§ **BRIEF**: Would you please return the lines of the entries below starting at the line that has "(403, 195) = (456, 377): white" and ending at the line that has "(646, 189) = (682, 317): turquoise", both included, exactly as they are?

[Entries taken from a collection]
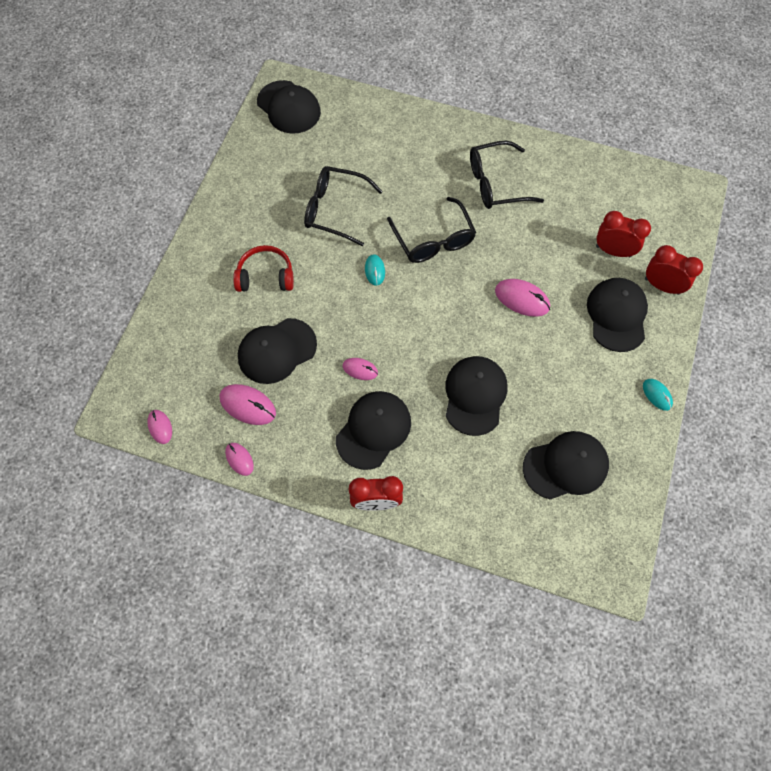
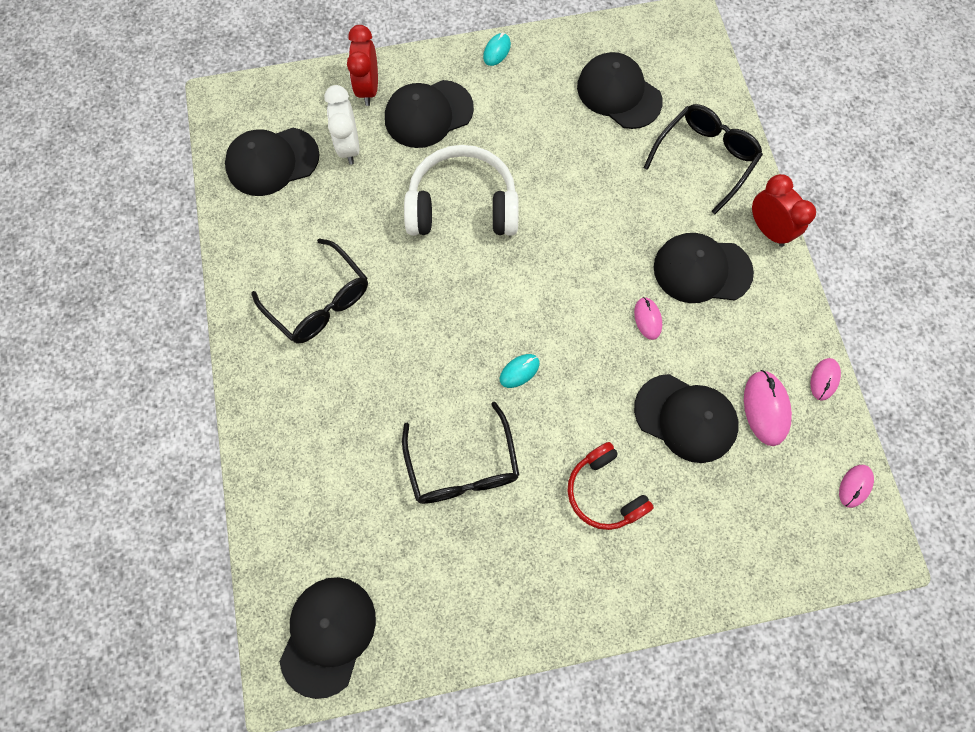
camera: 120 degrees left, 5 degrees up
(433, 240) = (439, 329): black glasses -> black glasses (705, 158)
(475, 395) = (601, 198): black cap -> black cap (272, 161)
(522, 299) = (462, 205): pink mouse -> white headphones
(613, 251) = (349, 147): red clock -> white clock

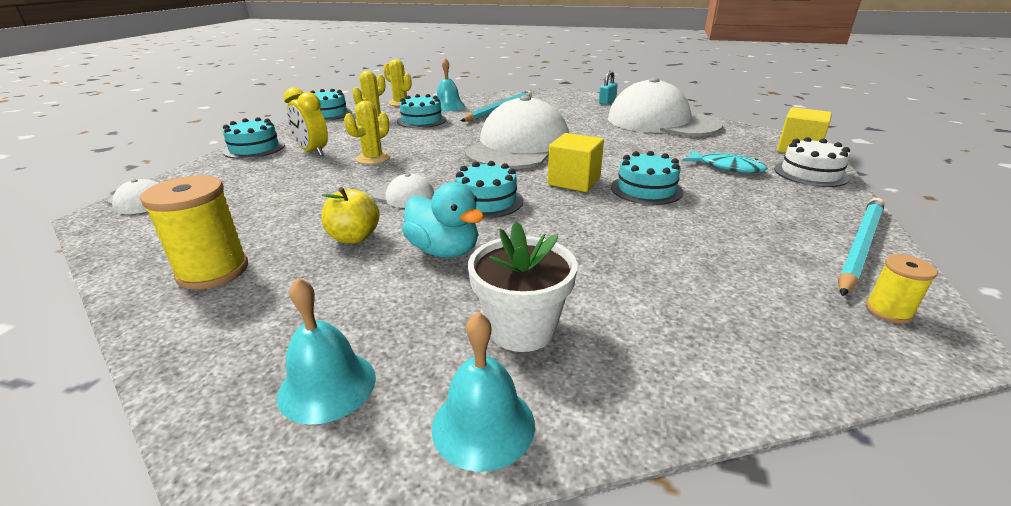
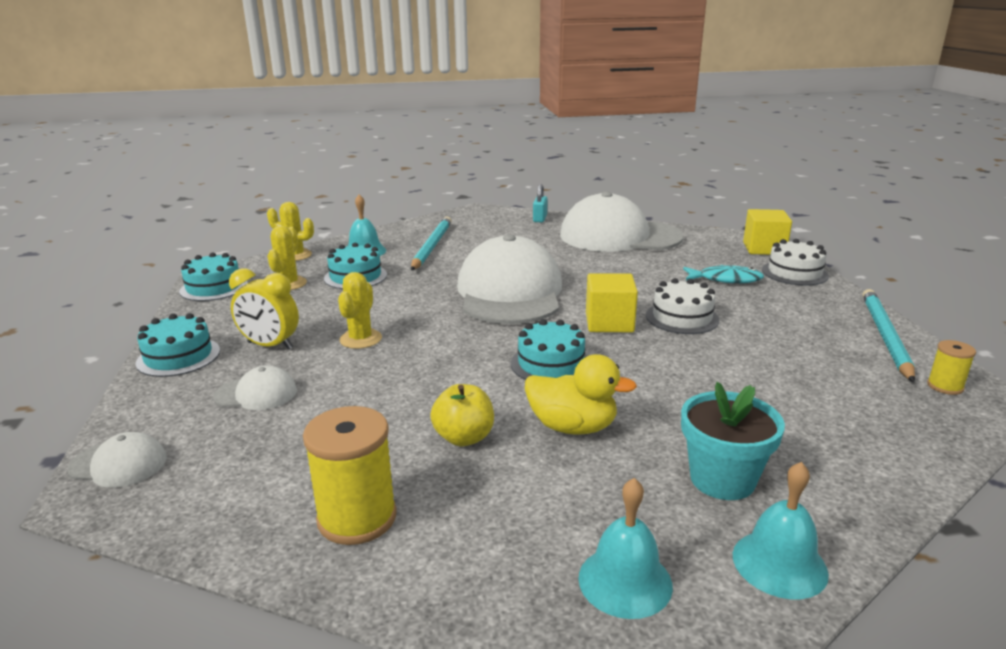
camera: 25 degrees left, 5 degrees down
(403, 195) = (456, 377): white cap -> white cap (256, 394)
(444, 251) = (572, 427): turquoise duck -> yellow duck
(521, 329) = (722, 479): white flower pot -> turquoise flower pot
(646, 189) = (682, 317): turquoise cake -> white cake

--

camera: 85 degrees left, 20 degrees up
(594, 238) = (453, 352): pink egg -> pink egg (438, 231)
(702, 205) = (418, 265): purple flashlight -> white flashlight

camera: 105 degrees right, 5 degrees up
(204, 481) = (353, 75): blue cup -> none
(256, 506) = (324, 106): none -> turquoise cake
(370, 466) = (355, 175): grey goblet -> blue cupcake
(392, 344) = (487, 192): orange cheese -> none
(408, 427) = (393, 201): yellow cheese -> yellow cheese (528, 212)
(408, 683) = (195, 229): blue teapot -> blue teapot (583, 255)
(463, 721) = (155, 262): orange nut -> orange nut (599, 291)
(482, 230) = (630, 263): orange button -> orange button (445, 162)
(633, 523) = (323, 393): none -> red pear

§ **FINAL ANSWER**:
(403, 195) = (456, 377): white cap -> white cap (256, 394)
(444, 251) = (572, 427): turquoise duck -> yellow duck
(521, 329) = (722, 479): white flower pot -> turquoise flower pot
(646, 189) = (682, 317): turquoise cake -> white cake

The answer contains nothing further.